=== Information given ===

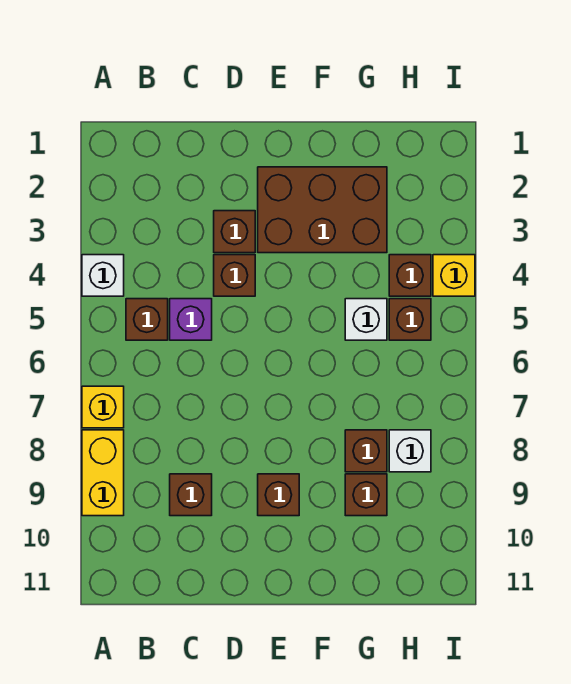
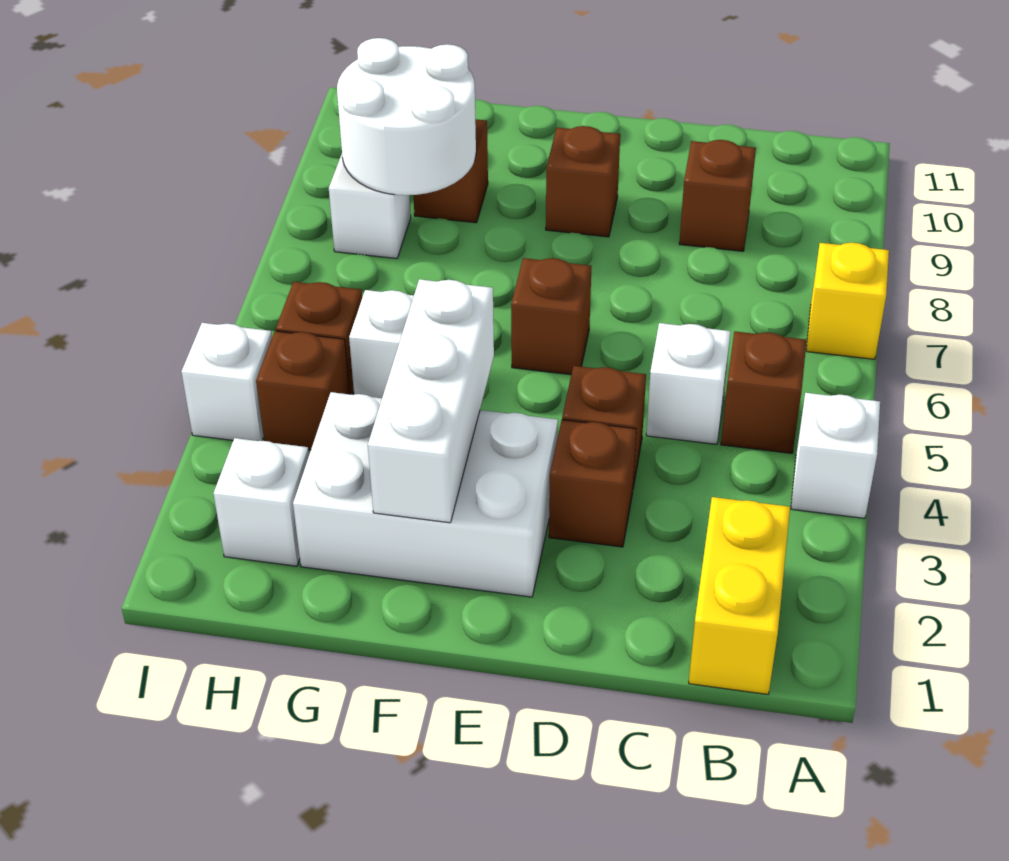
yellow brick A8:A9 level 1 -> yellow brick B1:B2 level 1
purple brick C5 level 1 -> white brick C5 level 1
brown brick E2:G3 level 1 -> white brick E2:G3 level 1
none -> white brick F2:F4 level 2
brown brick G8 level 1 -> brown brick E6 level 1
none -> white round brick G8:H9 level 2
none -> white brick H2 level 1
yellow brick I4 level 1 -> white brick I4 level 1

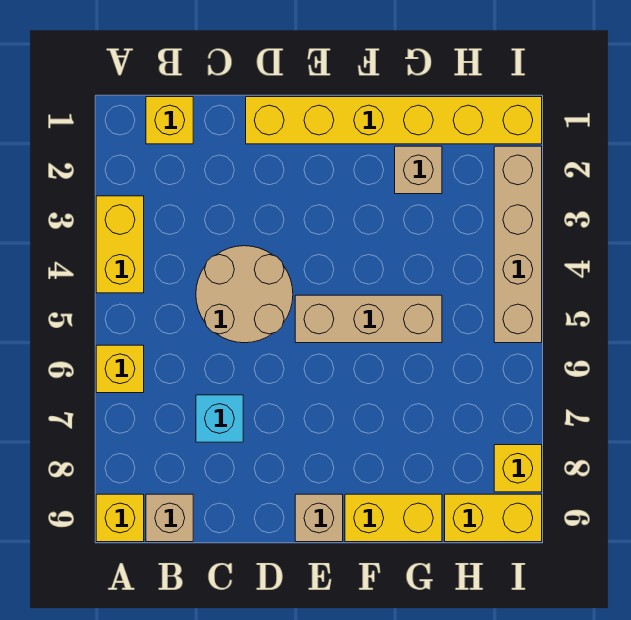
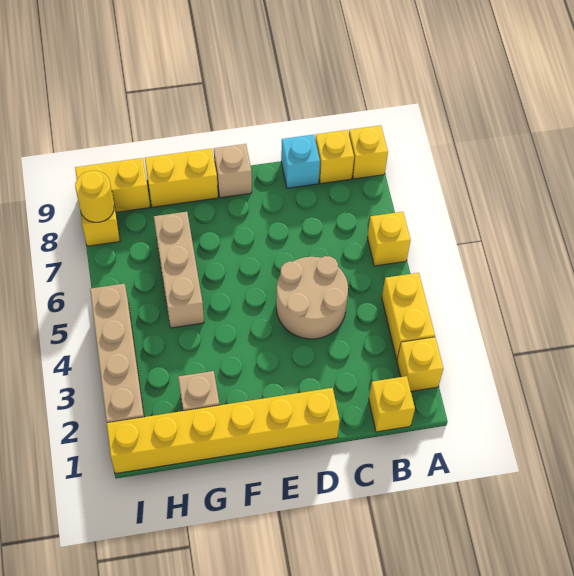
none -> yellow brick A2 level 1
tan brick B9 level 1 -> yellow brick B9 level 1
cyan brick C7 level 1 -> cyan brick C9 level 1
tan brick E5:G5 level 1 -> tan brick G5:G7 level 1
none -> yellow round brick I8 level 2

===

Prompt -> Lines with the word "brown" in them are the answer; report each one from the data.

Task output ->
brown brick E2:G3 level 1 -> white brick E2:G3 level 1
brown brick G8 level 1 -> brown brick E6 level 1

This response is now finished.